Please write back every entry exactly, character for character.

=== Section Start ===

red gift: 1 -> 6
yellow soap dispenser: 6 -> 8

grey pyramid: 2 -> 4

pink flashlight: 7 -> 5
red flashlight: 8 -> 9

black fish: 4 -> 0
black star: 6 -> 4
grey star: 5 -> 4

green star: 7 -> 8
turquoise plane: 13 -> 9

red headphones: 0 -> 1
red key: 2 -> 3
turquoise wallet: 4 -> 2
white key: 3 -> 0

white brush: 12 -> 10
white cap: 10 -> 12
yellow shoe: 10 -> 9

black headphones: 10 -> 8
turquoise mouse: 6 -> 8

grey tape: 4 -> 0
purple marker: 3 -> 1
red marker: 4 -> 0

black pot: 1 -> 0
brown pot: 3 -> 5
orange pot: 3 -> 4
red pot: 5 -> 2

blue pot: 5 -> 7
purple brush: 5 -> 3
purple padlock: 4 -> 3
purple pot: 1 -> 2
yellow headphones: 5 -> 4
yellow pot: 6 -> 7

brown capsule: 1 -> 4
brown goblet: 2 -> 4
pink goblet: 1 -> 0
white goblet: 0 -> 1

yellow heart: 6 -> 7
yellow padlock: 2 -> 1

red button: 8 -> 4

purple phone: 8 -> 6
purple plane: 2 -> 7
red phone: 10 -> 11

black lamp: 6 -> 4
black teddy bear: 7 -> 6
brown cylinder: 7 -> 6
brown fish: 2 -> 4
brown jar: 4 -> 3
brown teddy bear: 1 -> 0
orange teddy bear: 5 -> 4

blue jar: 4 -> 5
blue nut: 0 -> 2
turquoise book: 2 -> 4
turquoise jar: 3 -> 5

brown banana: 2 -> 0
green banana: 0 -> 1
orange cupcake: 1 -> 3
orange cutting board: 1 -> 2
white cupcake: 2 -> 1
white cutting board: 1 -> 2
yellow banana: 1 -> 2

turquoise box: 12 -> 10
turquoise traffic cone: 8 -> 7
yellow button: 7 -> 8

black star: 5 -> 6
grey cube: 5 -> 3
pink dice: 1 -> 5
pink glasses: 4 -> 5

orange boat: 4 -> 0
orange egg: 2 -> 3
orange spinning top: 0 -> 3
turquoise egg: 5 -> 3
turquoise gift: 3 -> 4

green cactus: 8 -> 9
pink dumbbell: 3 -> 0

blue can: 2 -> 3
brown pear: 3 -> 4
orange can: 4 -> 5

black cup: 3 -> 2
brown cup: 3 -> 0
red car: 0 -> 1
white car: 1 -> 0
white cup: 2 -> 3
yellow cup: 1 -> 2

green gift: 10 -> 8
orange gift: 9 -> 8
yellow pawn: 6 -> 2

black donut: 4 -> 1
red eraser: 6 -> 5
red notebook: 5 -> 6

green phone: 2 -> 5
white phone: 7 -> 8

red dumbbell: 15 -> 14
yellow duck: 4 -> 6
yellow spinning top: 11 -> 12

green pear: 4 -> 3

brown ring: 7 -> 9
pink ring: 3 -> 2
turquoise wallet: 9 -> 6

=== Section End ===

Problem solution:
red gift: 1 -> 6
yellow soap dispenser: 6 -> 8

grey pyramid: 2 -> 4

pink flashlight: 7 -> 5
red flashlight: 8 -> 9

black fish: 4 -> 0
black star: 6 -> 4
grey star: 5 -> 4

green star: 7 -> 8
turquoise plane: 13 -> 9

red headphones: 0 -> 1
red key: 2 -> 3
turquoise wallet: 4 -> 2
white key: 3 -> 0

white brush: 12 -> 10
white cap: 10 -> 12
yellow shoe: 10 -> 9

black headphones: 10 -> 8
turquoise mouse: 6 -> 8

grey tape: 4 -> 0
purple marker: 3 -> 1
red marker: 4 -> 0

black pot: 1 -> 0
brown pot: 3 -> 5
orange pot: 3 -> 4
red pot: 5 -> 2

blue pot: 5 -> 7
purple brush: 5 -> 3
purple padlock: 4 -> 3
purple pot: 1 -> 2
yellow headphones: 5 -> 4
yellow pot: 6 -> 7

brown capsule: 1 -> 4
brown goblet: 2 -> 4
pink goblet: 1 -> 0
white goblet: 0 -> 1

yellow heart: 6 -> 7
yellow padlock: 2 -> 1

red button: 8 -> 4

purple phone: 8 -> 6
purple plane: 2 -> 7
red phone: 10 -> 11

black lamp: 6 -> 4
black teddy bear: 7 -> 6
brown cylinder: 7 -> 6
brown fish: 2 -> 4
brown jar: 4 -> 3
brown teddy bear: 1 -> 0
orange teddy bear: 5 -> 4

blue jar: 4 -> 5
blue nut: 0 -> 2
turquoise book: 2 -> 4
turquoise jar: 3 -> 5

brown banana: 2 -> 0
green banana: 0 -> 1
orange cupcake: 1 -> 3
orange cutting board: 1 -> 2
white cupcake: 2 -> 1
white cutting board: 1 -> 2
yellow banana: 1 -> 2

turquoise box: 12 -> 10
turquoise traffic cone: 8 -> 7
yellow button: 7 -> 8

black star: 5 -> 6
grey cube: 5 -> 3
pink dice: 1 -> 5
pink glasses: 4 -> 5

orange boat: 4 -> 0
orange egg: 2 -> 3
orange spinning top: 0 -> 3
turquoise egg: 5 -> 3
turquoise gift: 3 -> 4

green cactus: 8 -> 9
pink dumbbell: 3 -> 0

blue can: 2 -> 3
brown pear: 3 -> 4
orange can: 4 -> 5

black cup: 3 -> 2
brown cup: 3 -> 0
red car: 0 -> 1
white car: 1 -> 0
white cup: 2 -> 3
yellow cup: 1 -> 2

green gift: 10 -> 8
orange gift: 9 -> 8
yellow pawn: 6 -> 2

black donut: 4 -> 1
red eraser: 6 -> 5
red notebook: 5 -> 6

green phone: 2 -> 5
white phone: 7 -> 8

red dumbbell: 15 -> 14
yellow duck: 4 -> 6
yellow spinning top: 11 -> 12

green pear: 4 -> 3

brown ring: 7 -> 9
pink ring: 3 -> 2
turquoise wallet: 9 -> 6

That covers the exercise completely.